## PROBLEM TO WORK ON
From the entries below, return only the lines starting at the one that contains "white headphones: 0 -> 2" and ending at the one that contains "white plate: 2 -> 5", exactly as they stand.

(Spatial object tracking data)
——————————

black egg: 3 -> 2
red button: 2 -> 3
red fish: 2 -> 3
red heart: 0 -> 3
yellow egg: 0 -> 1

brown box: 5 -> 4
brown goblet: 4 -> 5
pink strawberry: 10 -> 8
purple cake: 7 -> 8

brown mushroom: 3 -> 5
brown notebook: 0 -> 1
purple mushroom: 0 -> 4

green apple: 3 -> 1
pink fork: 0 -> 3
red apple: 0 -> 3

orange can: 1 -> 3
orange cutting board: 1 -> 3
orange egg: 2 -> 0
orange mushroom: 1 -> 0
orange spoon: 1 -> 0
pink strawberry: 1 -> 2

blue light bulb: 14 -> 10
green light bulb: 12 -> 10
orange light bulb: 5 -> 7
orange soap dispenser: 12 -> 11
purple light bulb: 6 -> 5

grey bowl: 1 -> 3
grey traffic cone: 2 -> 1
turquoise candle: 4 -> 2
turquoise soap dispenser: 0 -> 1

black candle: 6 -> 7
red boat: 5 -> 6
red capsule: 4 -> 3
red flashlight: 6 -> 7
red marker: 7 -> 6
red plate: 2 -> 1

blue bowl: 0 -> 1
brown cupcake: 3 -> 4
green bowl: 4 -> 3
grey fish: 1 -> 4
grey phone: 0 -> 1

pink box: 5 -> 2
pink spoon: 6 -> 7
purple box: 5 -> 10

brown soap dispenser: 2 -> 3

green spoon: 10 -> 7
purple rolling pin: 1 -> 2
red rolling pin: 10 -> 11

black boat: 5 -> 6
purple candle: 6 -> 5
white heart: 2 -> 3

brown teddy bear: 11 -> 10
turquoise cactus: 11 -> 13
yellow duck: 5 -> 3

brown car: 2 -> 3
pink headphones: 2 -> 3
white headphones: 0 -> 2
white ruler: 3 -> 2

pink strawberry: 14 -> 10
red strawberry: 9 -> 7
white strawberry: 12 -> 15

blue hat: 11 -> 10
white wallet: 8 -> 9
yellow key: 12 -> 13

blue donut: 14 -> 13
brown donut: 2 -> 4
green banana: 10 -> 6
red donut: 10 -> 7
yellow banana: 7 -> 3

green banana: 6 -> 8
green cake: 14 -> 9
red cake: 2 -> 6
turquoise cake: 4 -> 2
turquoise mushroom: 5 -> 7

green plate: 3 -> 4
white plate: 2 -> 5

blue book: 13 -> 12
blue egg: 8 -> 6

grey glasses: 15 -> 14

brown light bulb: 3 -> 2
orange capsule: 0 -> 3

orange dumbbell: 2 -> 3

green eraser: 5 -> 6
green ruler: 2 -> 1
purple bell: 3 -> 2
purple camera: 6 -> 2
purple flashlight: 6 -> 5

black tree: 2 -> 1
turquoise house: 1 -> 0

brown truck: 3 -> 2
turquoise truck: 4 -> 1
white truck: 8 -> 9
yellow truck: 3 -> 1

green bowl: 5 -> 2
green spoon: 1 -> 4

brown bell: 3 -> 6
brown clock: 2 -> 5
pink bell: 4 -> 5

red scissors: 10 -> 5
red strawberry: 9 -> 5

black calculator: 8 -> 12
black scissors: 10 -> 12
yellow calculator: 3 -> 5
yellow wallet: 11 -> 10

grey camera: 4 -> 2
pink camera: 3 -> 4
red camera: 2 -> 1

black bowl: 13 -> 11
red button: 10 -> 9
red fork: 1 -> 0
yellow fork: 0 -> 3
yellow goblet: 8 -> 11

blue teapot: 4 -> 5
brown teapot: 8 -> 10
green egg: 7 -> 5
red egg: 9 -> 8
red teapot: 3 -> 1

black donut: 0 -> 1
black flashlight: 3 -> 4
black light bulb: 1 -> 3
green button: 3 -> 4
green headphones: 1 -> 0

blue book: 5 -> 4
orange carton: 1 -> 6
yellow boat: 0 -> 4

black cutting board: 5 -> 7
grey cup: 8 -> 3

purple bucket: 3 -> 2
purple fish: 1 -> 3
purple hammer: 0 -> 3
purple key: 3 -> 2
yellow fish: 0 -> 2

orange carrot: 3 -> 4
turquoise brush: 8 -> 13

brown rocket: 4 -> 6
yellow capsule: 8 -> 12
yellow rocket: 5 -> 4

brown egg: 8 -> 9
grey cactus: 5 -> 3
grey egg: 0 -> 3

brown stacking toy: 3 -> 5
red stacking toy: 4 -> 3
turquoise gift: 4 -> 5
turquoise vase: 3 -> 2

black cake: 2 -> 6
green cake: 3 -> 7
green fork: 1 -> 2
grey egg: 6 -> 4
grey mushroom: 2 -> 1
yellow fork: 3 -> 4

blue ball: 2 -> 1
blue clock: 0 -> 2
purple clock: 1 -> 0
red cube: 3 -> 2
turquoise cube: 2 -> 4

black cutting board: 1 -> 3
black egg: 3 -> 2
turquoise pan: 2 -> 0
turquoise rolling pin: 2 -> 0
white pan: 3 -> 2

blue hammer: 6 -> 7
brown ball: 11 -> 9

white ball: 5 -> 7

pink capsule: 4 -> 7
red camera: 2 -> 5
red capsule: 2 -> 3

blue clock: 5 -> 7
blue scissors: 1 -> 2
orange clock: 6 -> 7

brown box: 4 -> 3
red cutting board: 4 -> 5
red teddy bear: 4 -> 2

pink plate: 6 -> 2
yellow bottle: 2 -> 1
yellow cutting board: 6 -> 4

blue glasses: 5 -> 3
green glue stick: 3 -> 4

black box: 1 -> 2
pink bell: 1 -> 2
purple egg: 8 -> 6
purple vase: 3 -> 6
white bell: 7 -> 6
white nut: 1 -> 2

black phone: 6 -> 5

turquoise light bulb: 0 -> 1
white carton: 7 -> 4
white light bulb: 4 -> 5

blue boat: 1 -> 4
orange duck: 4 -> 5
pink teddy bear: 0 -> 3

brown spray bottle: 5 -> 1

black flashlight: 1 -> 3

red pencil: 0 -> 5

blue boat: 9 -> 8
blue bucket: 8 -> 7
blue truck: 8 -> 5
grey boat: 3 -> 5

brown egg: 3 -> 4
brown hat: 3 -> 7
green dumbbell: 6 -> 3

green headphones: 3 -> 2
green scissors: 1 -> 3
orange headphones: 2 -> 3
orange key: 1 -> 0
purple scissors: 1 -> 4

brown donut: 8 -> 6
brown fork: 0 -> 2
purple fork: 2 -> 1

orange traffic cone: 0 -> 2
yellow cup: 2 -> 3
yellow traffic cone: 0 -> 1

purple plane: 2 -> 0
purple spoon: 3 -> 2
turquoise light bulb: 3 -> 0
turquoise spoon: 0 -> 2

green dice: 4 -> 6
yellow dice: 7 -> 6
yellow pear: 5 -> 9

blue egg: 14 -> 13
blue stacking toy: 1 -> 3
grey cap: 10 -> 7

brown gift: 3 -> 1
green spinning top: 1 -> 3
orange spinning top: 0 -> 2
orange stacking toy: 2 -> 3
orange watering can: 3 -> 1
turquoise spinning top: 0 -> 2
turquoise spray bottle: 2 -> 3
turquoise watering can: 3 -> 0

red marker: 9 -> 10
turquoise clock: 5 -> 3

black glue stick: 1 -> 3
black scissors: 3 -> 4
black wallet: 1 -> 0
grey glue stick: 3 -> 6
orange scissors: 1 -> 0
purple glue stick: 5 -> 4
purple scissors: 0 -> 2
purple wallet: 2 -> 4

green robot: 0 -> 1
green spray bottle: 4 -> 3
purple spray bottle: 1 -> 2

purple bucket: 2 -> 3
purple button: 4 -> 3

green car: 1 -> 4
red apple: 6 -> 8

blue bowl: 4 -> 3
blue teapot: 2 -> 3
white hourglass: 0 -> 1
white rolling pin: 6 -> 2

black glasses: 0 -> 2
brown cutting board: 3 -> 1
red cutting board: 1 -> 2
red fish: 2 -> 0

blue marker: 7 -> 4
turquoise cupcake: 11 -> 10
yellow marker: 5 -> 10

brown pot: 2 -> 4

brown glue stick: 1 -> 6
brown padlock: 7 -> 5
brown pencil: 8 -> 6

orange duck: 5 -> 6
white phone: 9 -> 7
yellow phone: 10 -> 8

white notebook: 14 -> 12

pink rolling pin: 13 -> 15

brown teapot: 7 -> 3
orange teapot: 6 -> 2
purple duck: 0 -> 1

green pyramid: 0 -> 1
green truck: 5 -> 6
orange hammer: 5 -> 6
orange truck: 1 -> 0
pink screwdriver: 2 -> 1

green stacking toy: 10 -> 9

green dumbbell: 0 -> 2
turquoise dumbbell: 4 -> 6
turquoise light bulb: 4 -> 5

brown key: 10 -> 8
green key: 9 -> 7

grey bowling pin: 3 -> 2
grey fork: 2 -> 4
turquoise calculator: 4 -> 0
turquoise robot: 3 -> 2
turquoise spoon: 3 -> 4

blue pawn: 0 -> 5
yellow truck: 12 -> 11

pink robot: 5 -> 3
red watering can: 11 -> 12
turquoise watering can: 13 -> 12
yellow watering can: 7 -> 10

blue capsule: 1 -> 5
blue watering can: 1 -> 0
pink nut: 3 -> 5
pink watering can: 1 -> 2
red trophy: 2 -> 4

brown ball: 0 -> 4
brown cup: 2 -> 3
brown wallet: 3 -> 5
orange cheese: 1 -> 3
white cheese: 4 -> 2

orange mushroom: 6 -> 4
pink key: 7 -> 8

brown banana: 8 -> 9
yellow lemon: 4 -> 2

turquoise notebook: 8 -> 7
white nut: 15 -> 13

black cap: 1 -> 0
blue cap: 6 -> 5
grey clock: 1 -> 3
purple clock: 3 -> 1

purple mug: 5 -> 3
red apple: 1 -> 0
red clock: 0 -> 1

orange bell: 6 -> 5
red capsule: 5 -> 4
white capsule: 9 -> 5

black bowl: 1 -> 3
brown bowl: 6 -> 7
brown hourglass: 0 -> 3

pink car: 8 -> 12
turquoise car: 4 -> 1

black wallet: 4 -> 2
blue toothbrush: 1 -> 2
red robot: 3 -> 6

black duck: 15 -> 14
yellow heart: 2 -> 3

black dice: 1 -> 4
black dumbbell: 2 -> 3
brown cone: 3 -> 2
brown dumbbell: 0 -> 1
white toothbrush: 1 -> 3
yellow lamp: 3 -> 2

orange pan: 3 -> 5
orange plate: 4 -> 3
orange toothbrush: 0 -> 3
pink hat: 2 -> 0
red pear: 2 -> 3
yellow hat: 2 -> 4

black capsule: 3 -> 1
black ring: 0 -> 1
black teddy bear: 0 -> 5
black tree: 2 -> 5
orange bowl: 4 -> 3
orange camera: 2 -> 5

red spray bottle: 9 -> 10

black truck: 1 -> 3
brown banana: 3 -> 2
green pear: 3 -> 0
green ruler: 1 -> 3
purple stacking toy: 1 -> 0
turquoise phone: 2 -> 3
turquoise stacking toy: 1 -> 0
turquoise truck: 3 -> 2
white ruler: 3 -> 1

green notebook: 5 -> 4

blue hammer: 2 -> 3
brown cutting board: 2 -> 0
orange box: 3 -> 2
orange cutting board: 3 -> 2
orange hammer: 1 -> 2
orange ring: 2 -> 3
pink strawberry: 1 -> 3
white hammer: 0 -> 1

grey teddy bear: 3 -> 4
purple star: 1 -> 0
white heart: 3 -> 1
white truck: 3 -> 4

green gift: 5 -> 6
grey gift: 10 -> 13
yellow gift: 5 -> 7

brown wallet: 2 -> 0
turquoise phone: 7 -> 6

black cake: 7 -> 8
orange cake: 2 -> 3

——————————

## ANSWER SECTION
white headphones: 0 -> 2
white ruler: 3 -> 2

pink strawberry: 14 -> 10
red strawberry: 9 -> 7
white strawberry: 12 -> 15

blue hat: 11 -> 10
white wallet: 8 -> 9
yellow key: 12 -> 13

blue donut: 14 -> 13
brown donut: 2 -> 4
green banana: 10 -> 6
red donut: 10 -> 7
yellow banana: 7 -> 3

green banana: 6 -> 8
green cake: 14 -> 9
red cake: 2 -> 6
turquoise cake: 4 -> 2
turquoise mushroom: 5 -> 7

green plate: 3 -> 4
white plate: 2 -> 5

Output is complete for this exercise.